Problem requirements:
Leave out all pictures while you copy the lines exactly from the one with "Someone carried the YellowDumbbell" through the last line of the listing.

**** Data provided

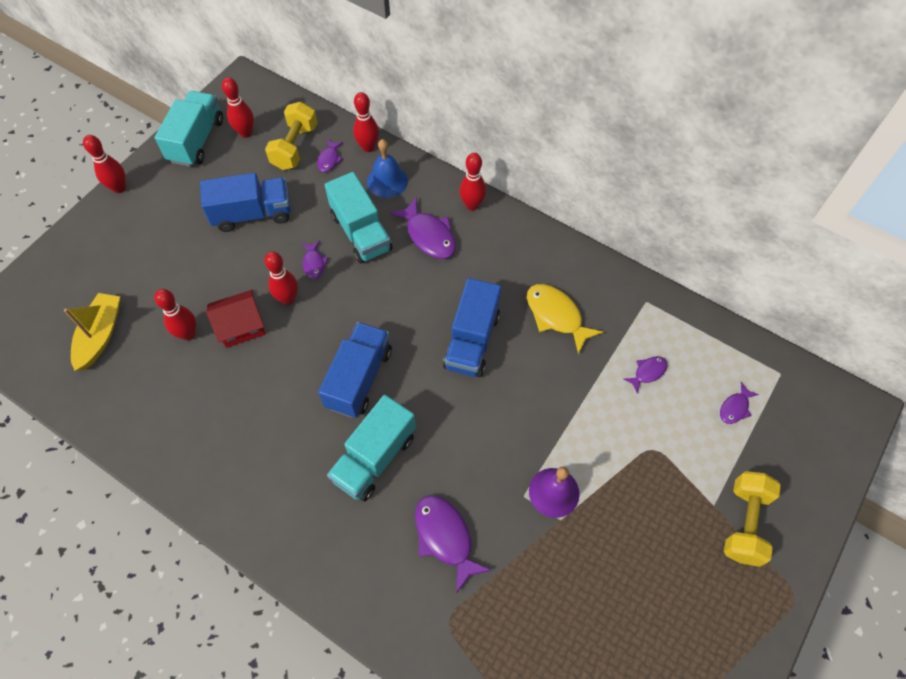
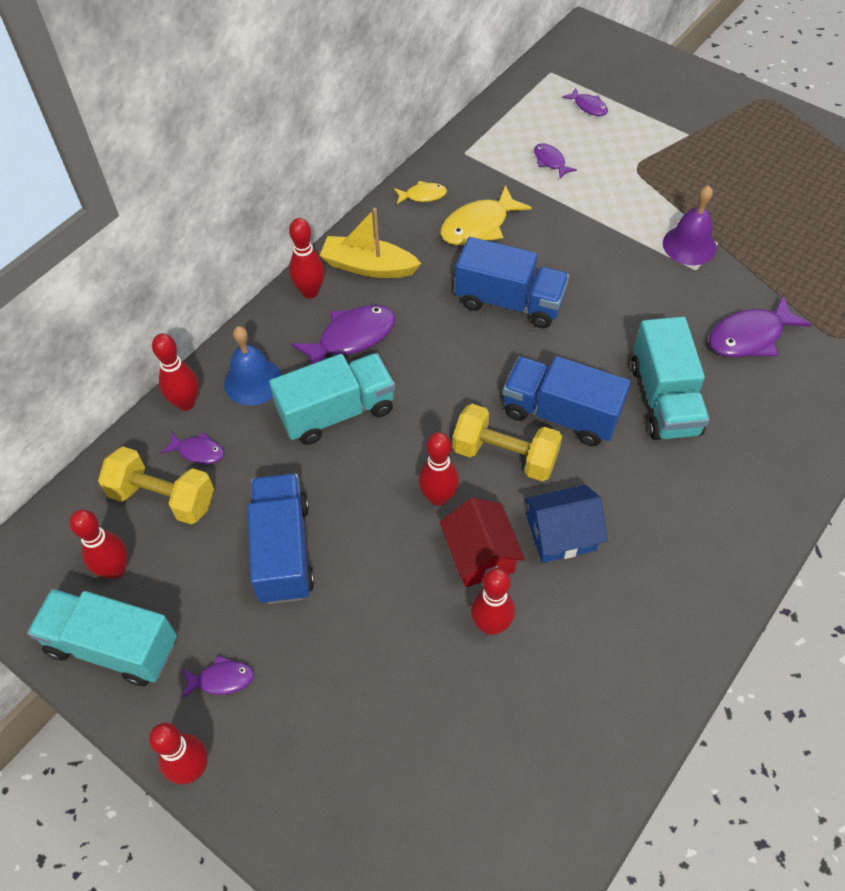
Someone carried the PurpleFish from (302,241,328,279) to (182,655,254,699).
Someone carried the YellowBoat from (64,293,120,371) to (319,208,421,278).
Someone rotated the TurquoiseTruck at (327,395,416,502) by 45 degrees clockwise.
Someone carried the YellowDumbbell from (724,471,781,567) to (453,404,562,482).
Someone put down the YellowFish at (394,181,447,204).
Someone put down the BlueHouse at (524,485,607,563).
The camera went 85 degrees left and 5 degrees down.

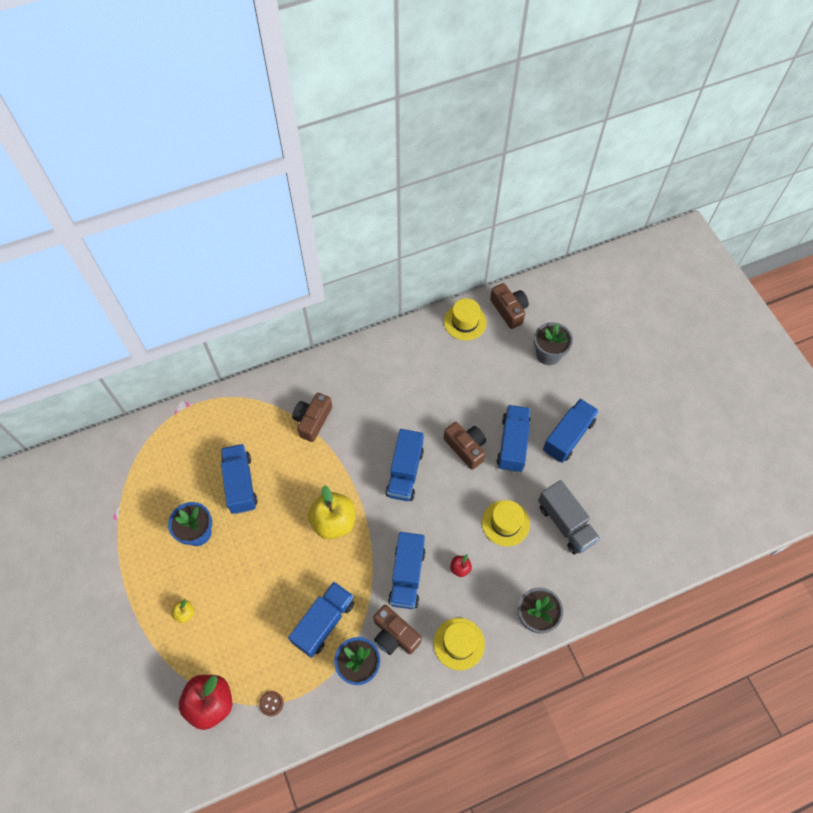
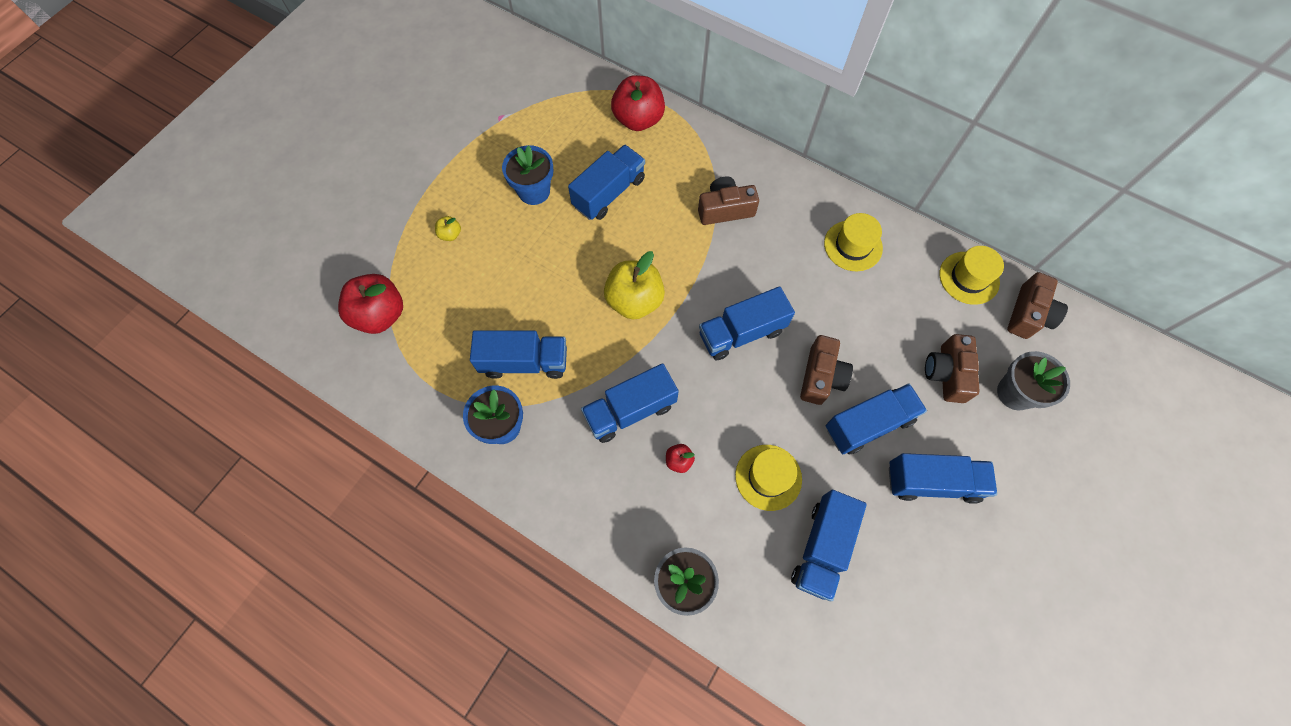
Someone repainted the GreyTruck at (538,480,600,554), which became the BlueTruck at (791,490,867,601).
Someone carried the BrownCamera from (373,605,422,655) to (925,334,979,403).
Someone carried the YellowHat from (434,618,485,670) to (824,213,883,271).
Someone took away the BrownButton at (259,691,284,717).
Someone put down the RedApple at (611,75,665,131).
The camera went 55 degrees right and 5 degrees up.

********

Written reply:
Someone carried the YellowDumbbell from (724,471,781,567) to (453,404,562,482).
Someone put down the YellowFish at (394,181,447,204).
Someone put down the BlueHouse at (524,485,607,563).
The camera went 85 degrees left and 5 degrees down.

Someone repainted the GreyTruck at (538,480,600,554), which became the BlueTruck at (791,490,867,601).
Someone carried the BrownCamera from (373,605,422,655) to (925,334,979,403).
Someone carried the YellowHat from (434,618,485,670) to (824,213,883,271).
Someone took away the BrownButton at (259,691,284,717).
Someone put down the RedApple at (611,75,665,131).
The camera went 55 degrees right and 5 degrees up.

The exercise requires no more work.